● Work item: Please restate the data exactly, from the first line to the last.

● Source material:
++++++++++++++++++++
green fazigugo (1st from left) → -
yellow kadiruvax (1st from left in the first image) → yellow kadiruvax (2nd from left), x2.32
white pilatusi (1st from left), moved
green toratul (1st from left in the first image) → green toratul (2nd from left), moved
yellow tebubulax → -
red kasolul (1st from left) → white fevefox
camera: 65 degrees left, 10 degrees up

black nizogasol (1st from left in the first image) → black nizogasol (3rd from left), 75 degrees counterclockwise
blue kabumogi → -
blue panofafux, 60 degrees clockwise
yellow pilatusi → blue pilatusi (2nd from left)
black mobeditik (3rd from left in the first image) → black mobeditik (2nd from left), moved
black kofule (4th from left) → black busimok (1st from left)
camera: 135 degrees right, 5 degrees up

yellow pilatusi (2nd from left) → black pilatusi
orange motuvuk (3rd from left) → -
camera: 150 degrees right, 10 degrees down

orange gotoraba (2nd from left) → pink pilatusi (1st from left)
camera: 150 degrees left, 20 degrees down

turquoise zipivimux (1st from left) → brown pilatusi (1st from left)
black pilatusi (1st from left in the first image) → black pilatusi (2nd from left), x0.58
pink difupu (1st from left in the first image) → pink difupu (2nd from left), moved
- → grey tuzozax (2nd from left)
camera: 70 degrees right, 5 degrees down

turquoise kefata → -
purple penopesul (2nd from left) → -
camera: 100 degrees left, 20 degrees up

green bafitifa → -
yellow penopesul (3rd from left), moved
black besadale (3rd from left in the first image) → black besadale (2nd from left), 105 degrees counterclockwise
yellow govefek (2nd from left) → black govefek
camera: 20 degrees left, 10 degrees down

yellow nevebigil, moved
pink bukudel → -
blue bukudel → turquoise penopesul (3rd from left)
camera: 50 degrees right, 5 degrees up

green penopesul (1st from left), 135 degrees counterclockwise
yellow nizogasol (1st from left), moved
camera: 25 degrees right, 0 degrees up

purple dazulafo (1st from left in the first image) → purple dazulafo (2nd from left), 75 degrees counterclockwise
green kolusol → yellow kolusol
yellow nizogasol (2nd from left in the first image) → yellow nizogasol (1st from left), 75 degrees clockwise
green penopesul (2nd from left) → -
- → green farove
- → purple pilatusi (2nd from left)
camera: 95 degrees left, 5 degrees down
++++++++++++++++++++
● Task result:
green fazigugo (1st from left) → -
yellow kadiruvax (1st from left in the first image) → yellow kadiruvax (2nd from left), x2.32
white pilatusi (1st from left), moved
green toratul (1st from left in the first image) → green toratul (2nd from left), moved
yellow tebubulax → -
red kasolul (1st from left) → white fevefox
camera: 65 degrees left, 10 degrees up

black nizogasol (1st from left in the first image) → black nizogasol (3rd from left), 75 degrees counterclockwise
blue kabumogi → -
blue panofafux, 60 degrees clockwise
yellow pilatusi → blue pilatusi (2nd from left)
black mobeditik (3rd from left in the first image) → black mobeditik (2nd from left), moved
black kofule (4th from left) → black busimok (1st from left)
camera: 135 degrees right, 5 degrees up

yellow pilatusi (2nd from left) → black pilatusi
orange motuvuk (3rd from left) → -
camera: 150 degrees right, 10 degrees down

orange gotoraba (2nd from left) → pink pilatusi (1st from left)
camera: 150 degrees left, 20 degrees down

turquoise zipivimux (1st from left) → brown pilatusi (1st from left)
black pilatusi (1st from left in the first image) → black pilatusi (2nd from left), x0.58
pink difupu (1st from left in the first image) → pink difupu (2nd from left), moved
- → grey tuzozax (2nd from left)
camera: 70 degrees right, 5 degrees down

turquoise kefata → -
purple penopesul (2nd from left) → -
camera: 100 degrees left, 20 degrees up

green bafitifa → -
yellow penopesul (3rd from left), moved
black besadale (3rd from left in the first image) → black besadale (2nd from left), 105 degrees counterclockwise
yellow govefek (2nd from left) → black govefek
camera: 20 degrees left, 10 degrees down

yellow nevebigil, moved
pink bukudel → -
blue bukudel → turquoise penopesul (3rd from left)
camera: 50 degrees right, 5 degrees up

green penopesul (1st from left), 135 degrees counterclockwise
yellow nizogasol (1st from left), moved
camera: 25 degrees right, 0 degrees up

purple dazulafo (1st from left in the first image) → purple dazulafo (2nd from left), 75 degrees counterclockwise
green kolusol → yellow kolusol
yellow nizogasol (2nd from left in the first image) → yellow nizogasol (1st from left), 75 degrees clockwise
green penopesul (2nd from left) → -
- → green farove
- → purple pilatusi (2nd from left)
camera: 95 degrees left, 5 degrees down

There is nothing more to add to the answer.